TASK TO COMPLETE: Give every entry again, unchanged, and leave its images out.

Revision comparison data:
=====
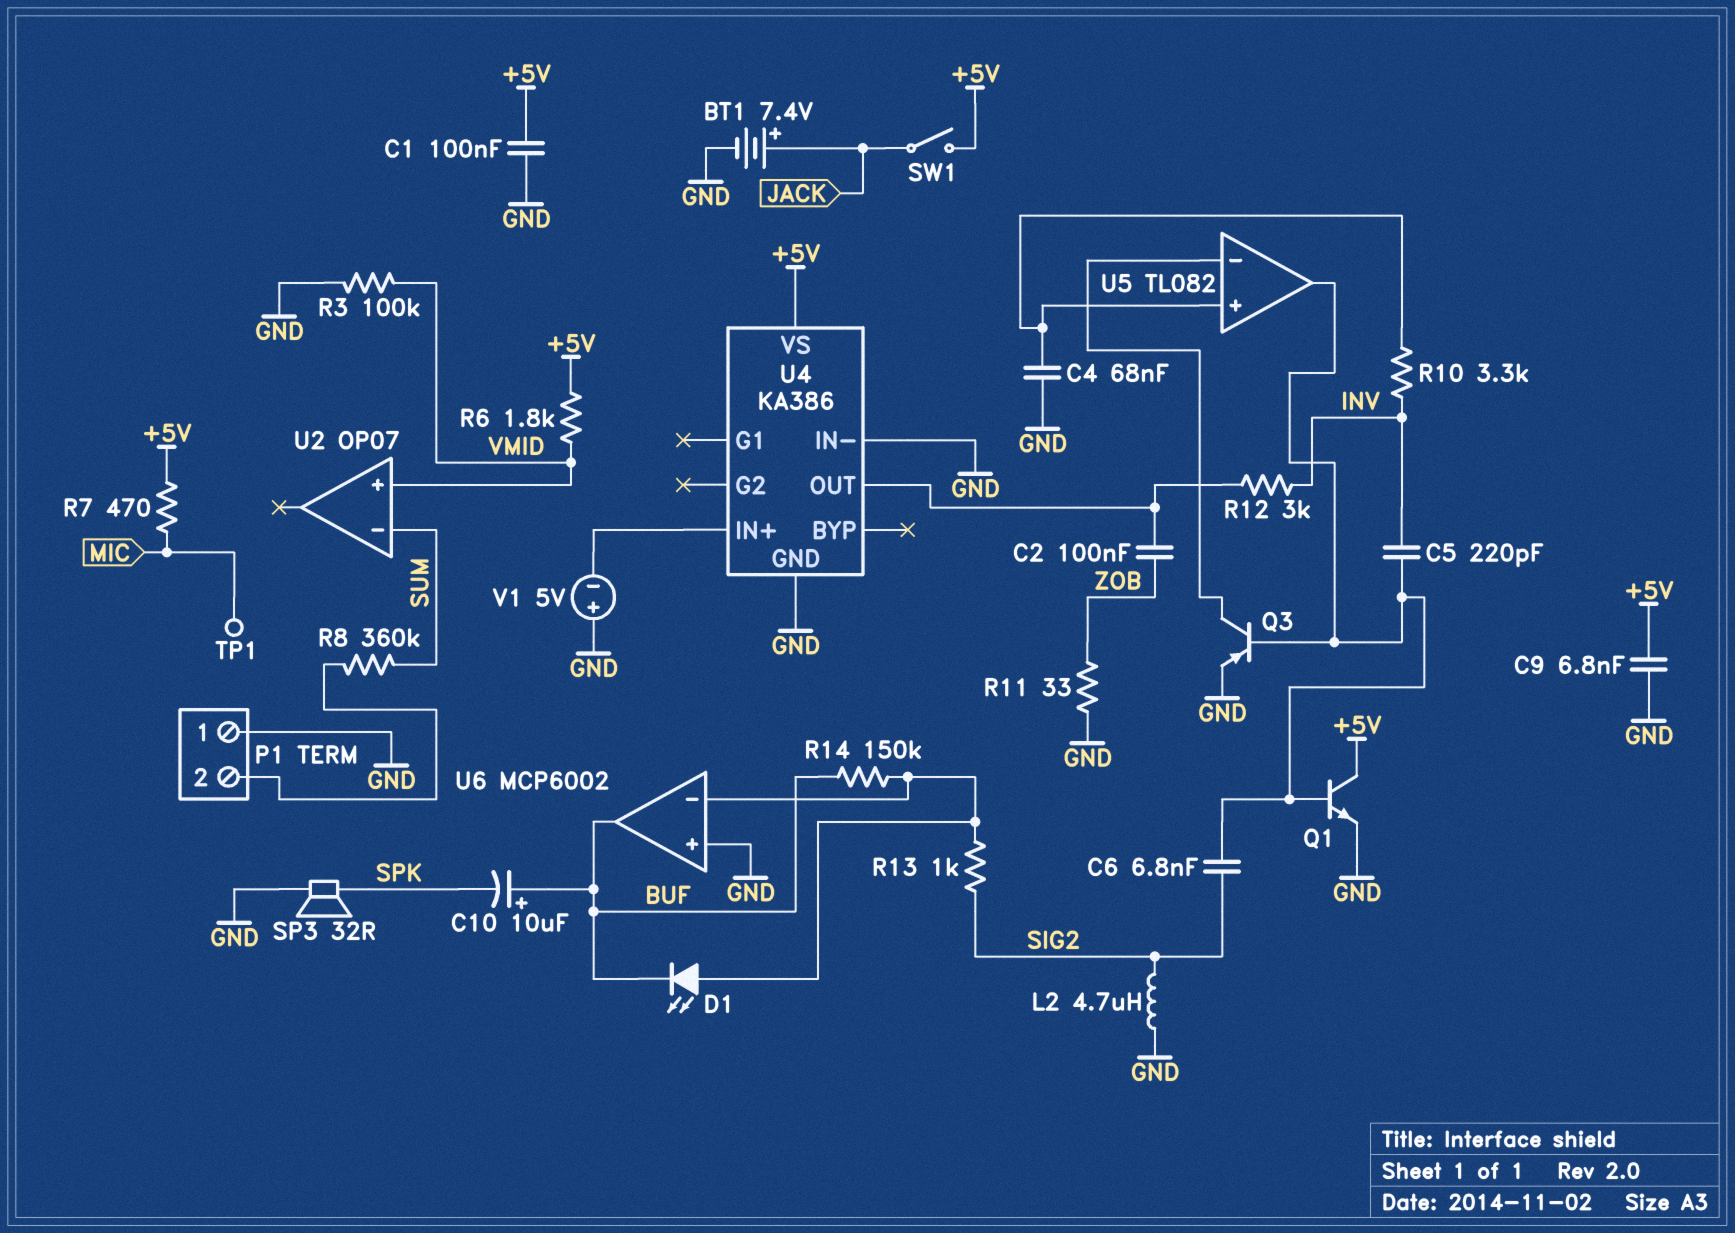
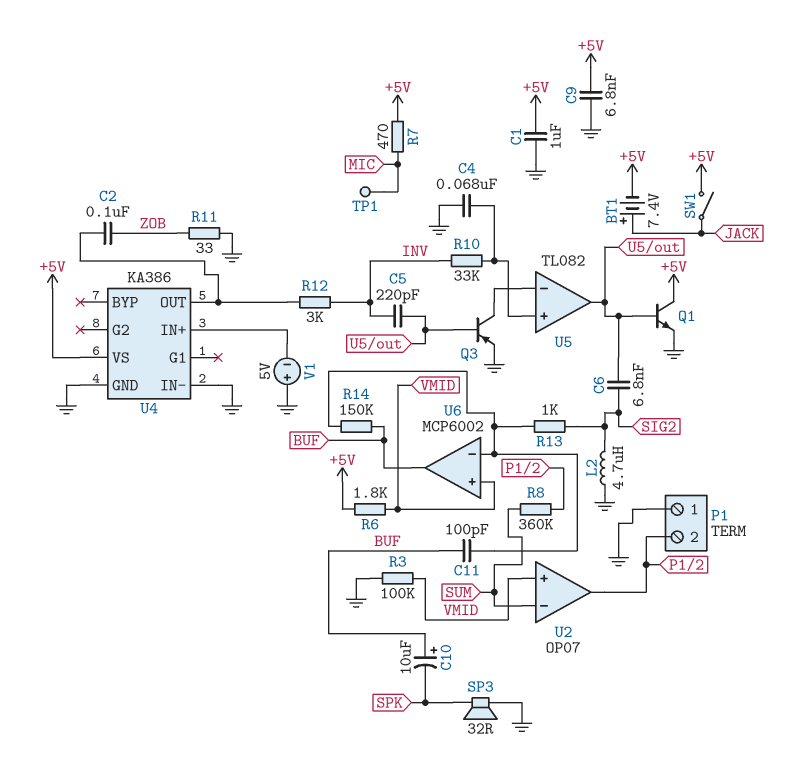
BT1: 7.4V (plus JACK, minus GND) -> 7.4V (plus JACK, minus +5V)
C1: 100nF (+5V, GND) -> 1uF (+5V, GND)
C11: none -> 100pF (BUF, U6/in-)
D1: LED (A U6/in-, K BUF) -> none
R10: 3.3k (INV, U5/in+) -> 33k (INV, U5/in+)
U2 pin out: none -> P1/2
U6 pin in+: GND -> VMID

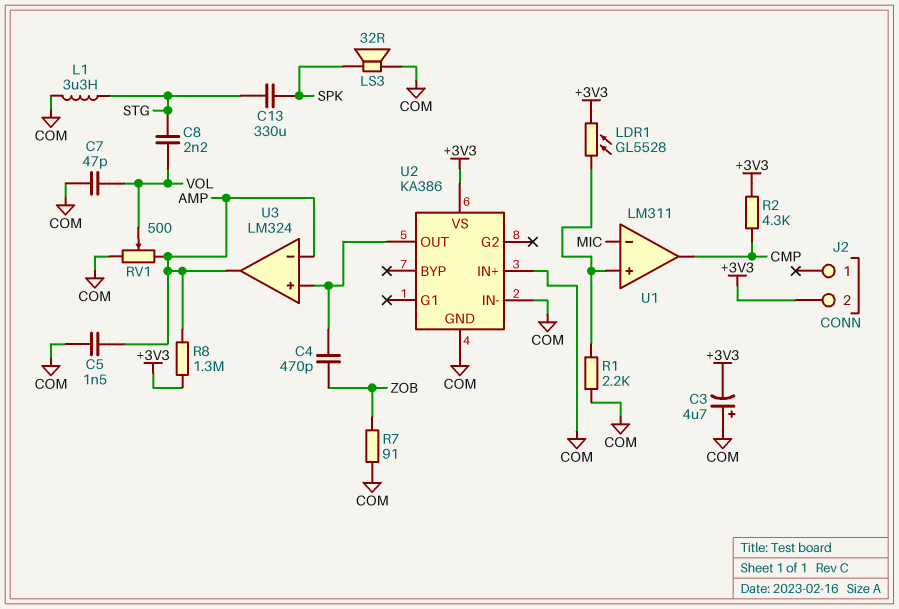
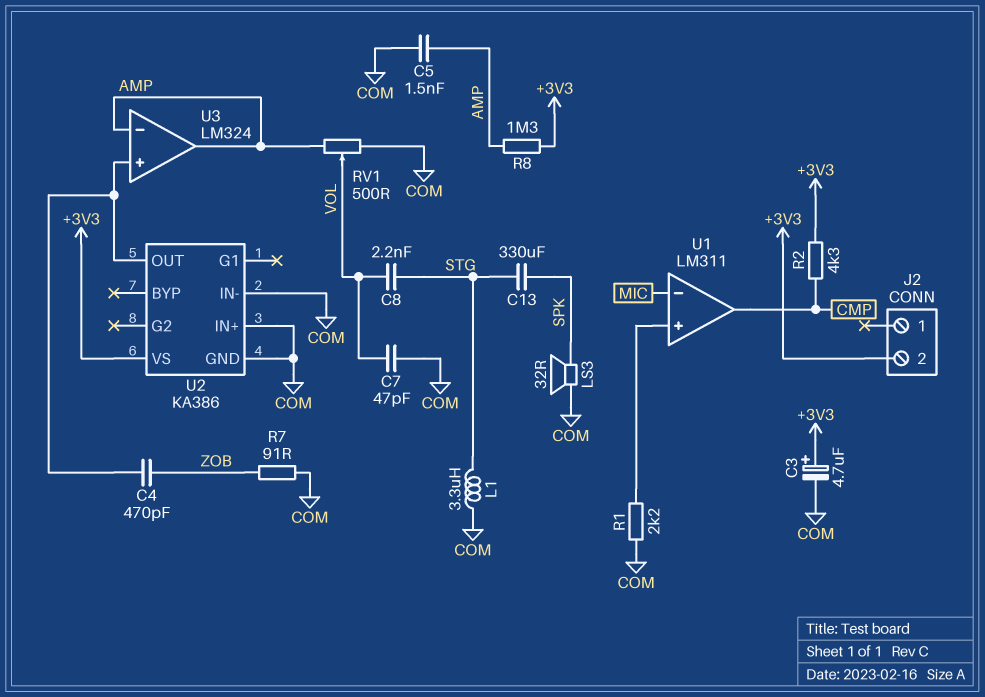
C3: 4.7uF (plus COM, minus +3V3) -> 4.7uF (plus +3V3, minus COM)
LDR1: GL5528 (+3V3, U1/in+) -> none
=====
SOLUTION BELOW:
BT1: 7.4V (plus JACK, minus GND) -> 7.4V (plus JACK, minus +5V)
C1: 100nF (+5V, GND) -> 1uF (+5V, GND)
C11: none -> 100pF (BUF, U6/in-)
D1: LED (A U6/in-, K BUF) -> none
R10: 3.3k (INV, U5/in+) -> 33k (INV, U5/in+)
U2 pin out: none -> P1/2
U6 pin in+: GND -> VMID

C3: 4.7uF (plus COM, minus +3V3) -> 4.7uF (plus +3V3, minus COM)
LDR1: GL5528 (+3V3, U1/in+) -> none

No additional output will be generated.